**Work to be completed**
Reproduce verbatim the line containing "MATRIX pin CS: RX -> D13" and every line that follows it through the end of the entries below, omitting all pictures.

----- Input material -----

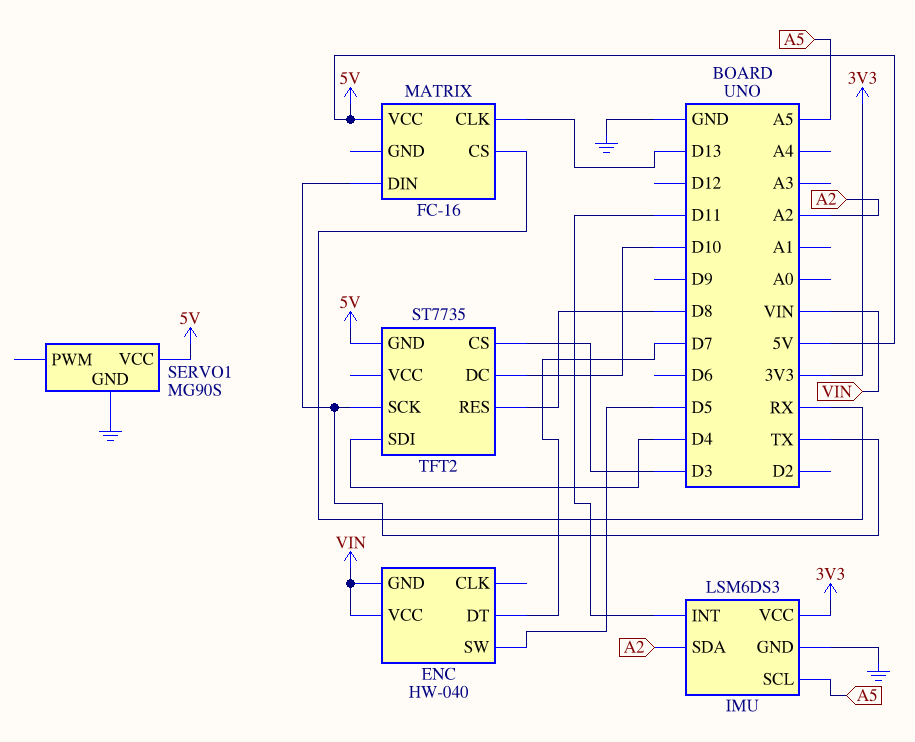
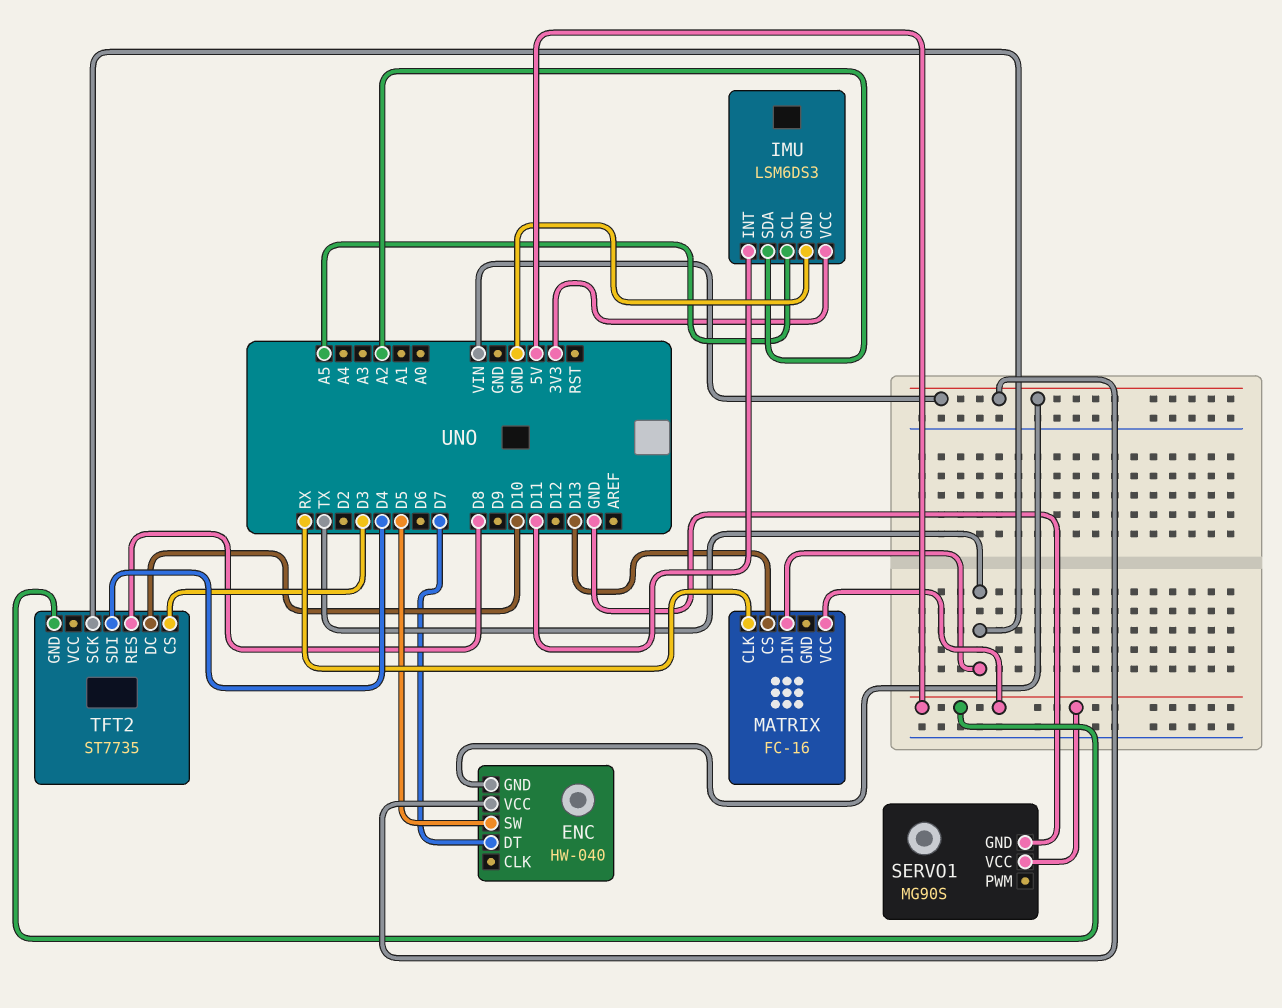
MATRIX pin CLK: D13 -> RX
MATRIX pin CS: RX -> D13

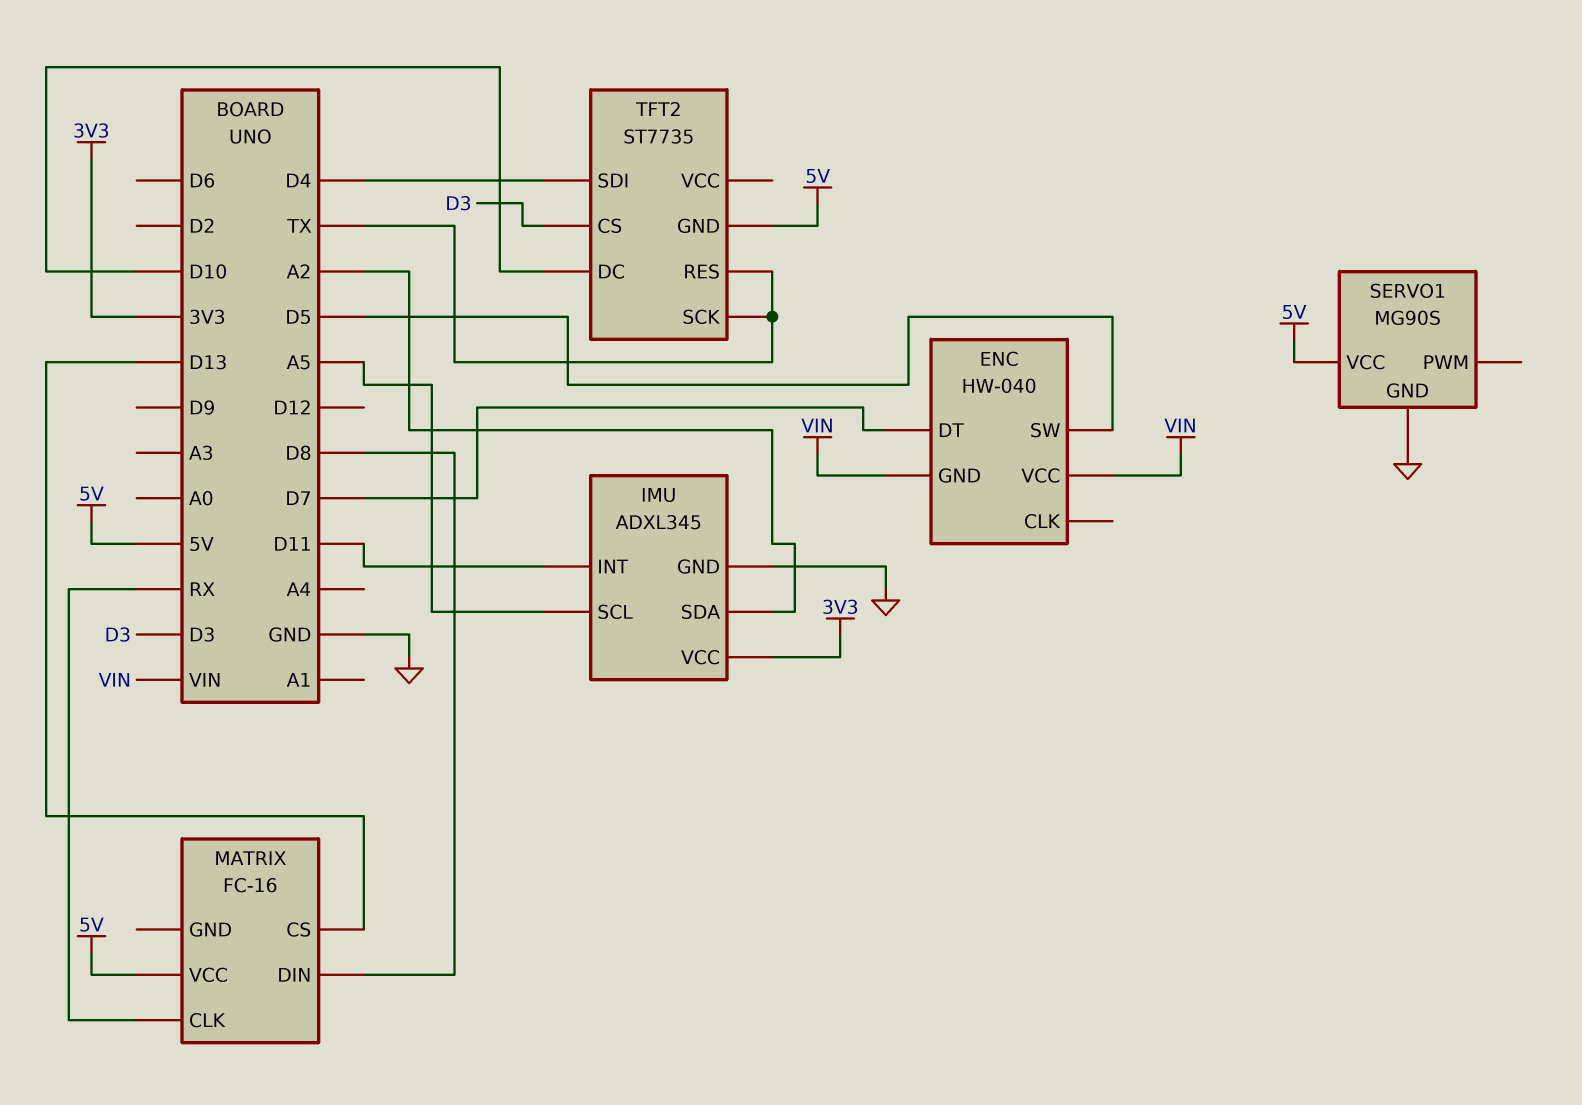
IMU: LSM6DS3 -> ADXL345
MATRIX pin DIN: TX -> D8
TFT2 pin RES: D8 -> TX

-----

**Answer box**
MATRIX pin CS: RX -> D13

IMU: LSM6DS3 -> ADXL345
MATRIX pin DIN: TX -> D8
TFT2 pin RES: D8 -> TX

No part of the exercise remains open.